━━━━━ Provided data ━━━━━
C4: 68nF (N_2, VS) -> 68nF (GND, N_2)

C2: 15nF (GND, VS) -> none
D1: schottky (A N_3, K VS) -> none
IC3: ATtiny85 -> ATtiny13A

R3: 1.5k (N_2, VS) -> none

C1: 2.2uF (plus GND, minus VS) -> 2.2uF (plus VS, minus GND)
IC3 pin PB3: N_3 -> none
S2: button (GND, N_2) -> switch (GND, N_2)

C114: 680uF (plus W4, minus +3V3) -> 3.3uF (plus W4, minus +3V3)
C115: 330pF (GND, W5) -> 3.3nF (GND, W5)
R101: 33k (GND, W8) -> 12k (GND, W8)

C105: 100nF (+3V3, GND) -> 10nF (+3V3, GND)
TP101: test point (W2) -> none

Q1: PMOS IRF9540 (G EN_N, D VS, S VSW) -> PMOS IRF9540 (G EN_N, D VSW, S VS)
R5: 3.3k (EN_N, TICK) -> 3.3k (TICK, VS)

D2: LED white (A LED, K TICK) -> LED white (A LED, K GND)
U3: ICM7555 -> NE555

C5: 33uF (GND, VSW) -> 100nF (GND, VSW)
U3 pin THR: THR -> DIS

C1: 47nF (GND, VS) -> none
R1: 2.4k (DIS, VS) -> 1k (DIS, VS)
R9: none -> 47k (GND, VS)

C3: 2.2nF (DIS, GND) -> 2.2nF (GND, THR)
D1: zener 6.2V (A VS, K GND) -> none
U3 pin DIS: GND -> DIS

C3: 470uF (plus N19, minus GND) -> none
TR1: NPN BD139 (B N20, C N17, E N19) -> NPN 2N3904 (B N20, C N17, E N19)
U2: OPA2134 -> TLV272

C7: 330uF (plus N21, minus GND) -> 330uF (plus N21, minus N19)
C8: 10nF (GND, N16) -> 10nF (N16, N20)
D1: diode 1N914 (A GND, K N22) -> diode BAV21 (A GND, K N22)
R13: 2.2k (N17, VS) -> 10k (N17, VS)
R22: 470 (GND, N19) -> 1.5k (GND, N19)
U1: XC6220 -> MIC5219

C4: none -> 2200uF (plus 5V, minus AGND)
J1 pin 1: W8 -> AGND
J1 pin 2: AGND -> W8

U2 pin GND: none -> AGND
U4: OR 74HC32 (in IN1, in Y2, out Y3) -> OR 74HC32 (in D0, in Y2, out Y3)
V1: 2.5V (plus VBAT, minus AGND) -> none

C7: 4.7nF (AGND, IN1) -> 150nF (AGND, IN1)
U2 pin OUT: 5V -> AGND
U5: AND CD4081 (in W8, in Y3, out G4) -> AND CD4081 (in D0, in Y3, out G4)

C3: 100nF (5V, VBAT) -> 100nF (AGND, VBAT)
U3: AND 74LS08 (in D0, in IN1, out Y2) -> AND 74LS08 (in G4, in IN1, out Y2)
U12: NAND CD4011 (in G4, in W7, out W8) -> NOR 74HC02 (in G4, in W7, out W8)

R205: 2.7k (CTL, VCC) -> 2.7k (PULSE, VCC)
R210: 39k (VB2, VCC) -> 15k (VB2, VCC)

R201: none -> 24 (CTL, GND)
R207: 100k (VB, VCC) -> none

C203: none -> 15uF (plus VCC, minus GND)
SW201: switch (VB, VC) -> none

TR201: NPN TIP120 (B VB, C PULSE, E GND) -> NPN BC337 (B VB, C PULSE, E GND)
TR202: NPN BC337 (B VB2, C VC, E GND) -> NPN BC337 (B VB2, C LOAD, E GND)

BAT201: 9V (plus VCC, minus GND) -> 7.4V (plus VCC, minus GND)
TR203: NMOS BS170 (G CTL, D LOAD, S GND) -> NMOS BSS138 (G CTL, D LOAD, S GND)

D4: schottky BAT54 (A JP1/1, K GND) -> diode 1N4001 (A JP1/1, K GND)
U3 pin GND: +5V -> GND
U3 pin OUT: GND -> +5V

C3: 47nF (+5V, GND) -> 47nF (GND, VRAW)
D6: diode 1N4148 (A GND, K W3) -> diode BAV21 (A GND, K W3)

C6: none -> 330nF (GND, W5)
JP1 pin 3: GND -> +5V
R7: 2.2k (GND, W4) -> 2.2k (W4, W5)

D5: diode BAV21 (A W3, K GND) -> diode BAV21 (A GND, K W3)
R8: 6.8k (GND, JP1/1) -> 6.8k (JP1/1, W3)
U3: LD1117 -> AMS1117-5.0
━━━━━
Exercise brief: Quote the data above in full, changing nothing.

Answer space:
C4: 68nF (N_2, VS) -> 68nF (GND, N_2)

C2: 15nF (GND, VS) -> none
D1: schottky (A N_3, K VS) -> none
IC3: ATtiny85 -> ATtiny13A

R3: 1.5k (N_2, VS) -> none

C1: 2.2uF (plus GND, minus VS) -> 2.2uF (plus VS, minus GND)
IC3 pin PB3: N_3 -> none
S2: button (GND, N_2) -> switch (GND, N_2)

C114: 680uF (plus W4, minus +3V3) -> 3.3uF (plus W4, minus +3V3)
C115: 330pF (GND, W5) -> 3.3nF (GND, W5)
R101: 33k (GND, W8) -> 12k (GND, W8)

C105: 100nF (+3V3, GND) -> 10nF (+3V3, GND)
TP101: test point (W2) -> none

Q1: PMOS IRF9540 (G EN_N, D VS, S VSW) -> PMOS IRF9540 (G EN_N, D VSW, S VS)
R5: 3.3k (EN_N, TICK) -> 3.3k (TICK, VS)

D2: LED white (A LED, K TICK) -> LED white (A LED, K GND)
U3: ICM7555 -> NE555

C5: 33uF (GND, VSW) -> 100nF (GND, VSW)
U3 pin THR: THR -> DIS

C1: 47nF (GND, VS) -> none
R1: 2.4k (DIS, VS) -> 1k (DIS, VS)
R9: none -> 47k (GND, VS)

C3: 2.2nF (DIS, GND) -> 2.2nF (GND, THR)
D1: zener 6.2V (A VS, K GND) -> none
U3 pin DIS: GND -> DIS

C3: 470uF (plus N19, minus GND) -> none
TR1: NPN BD139 (B N20, C N17, E N19) -> NPN 2N3904 (B N20, C N17, E N19)
U2: OPA2134 -> TLV272

C7: 330uF (plus N21, minus GND) -> 330uF (plus N21, minus N19)
C8: 10nF (GND, N16) -> 10nF (N16, N20)
D1: diode 1N914 (A GND, K N22) -> diode BAV21 (A GND, K N22)
R13: 2.2k (N17, VS) -> 10k (N17, VS)
R22: 470 (GND, N19) -> 1.5k (GND, N19)
U1: XC6220 -> MIC5219

C4: none -> 2200uF (plus 5V, minus AGND)
J1 pin 1: W8 -> AGND
J1 pin 2: AGND -> W8

U2 pin GND: none -> AGND
U4: OR 74HC32 (in IN1, in Y2, out Y3) -> OR 74HC32 (in D0, in Y2, out Y3)
V1: 2.5V (plus VBAT, minus AGND) -> none

C7: 4.7nF (AGND, IN1) -> 150nF (AGND, IN1)
U2 pin OUT: 5V -> AGND
U5: AND CD4081 (in W8, in Y3, out G4) -> AND CD4081 (in D0, in Y3, out G4)

C3: 100nF (5V, VBAT) -> 100nF (AGND, VBAT)
U3: AND 74LS08 (in D0, in IN1, out Y2) -> AND 74LS08 (in G4, in IN1, out Y2)
U12: NAND CD4011 (in G4, in W7, out W8) -> NOR 74HC02 (in G4, in W7, out W8)

R205: 2.7k (CTL, VCC) -> 2.7k (PULSE, VCC)
R210: 39k (VB2, VCC) -> 15k (VB2, VCC)

R201: none -> 24 (CTL, GND)
R207: 100k (VB, VCC) -> none

C203: none -> 15uF (plus VCC, minus GND)
SW201: switch (VB, VC) -> none

TR201: NPN TIP120 (B VB, C PULSE, E GND) -> NPN BC337 (B VB, C PULSE, E GND)
TR202: NPN BC337 (B VB2, C VC, E GND) -> NPN BC337 (B VB2, C LOAD, E GND)

BAT201: 9V (plus VCC, minus GND) -> 7.4V (plus VCC, minus GND)
TR203: NMOS BS170 (G CTL, D LOAD, S GND) -> NMOS BSS138 (G CTL, D LOAD, S GND)

D4: schottky BAT54 (A JP1/1, K GND) -> diode 1N4001 (A JP1/1, K GND)
U3 pin GND: +5V -> GND
U3 pin OUT: GND -> +5V

C3: 47nF (+5V, GND) -> 47nF (GND, VRAW)
D6: diode 1N4148 (A GND, K W3) -> diode BAV21 (A GND, K W3)

C6: none -> 330nF (GND, W5)
JP1 pin 3: GND -> +5V
R7: 2.2k (GND, W4) -> 2.2k (W4, W5)

D5: diode BAV21 (A W3, K GND) -> diode BAV21 (A GND, K W3)
R8: 6.8k (GND, JP1/1) -> 6.8k (JP1/1, W3)
U3: LD1117 -> AMS1117-5.0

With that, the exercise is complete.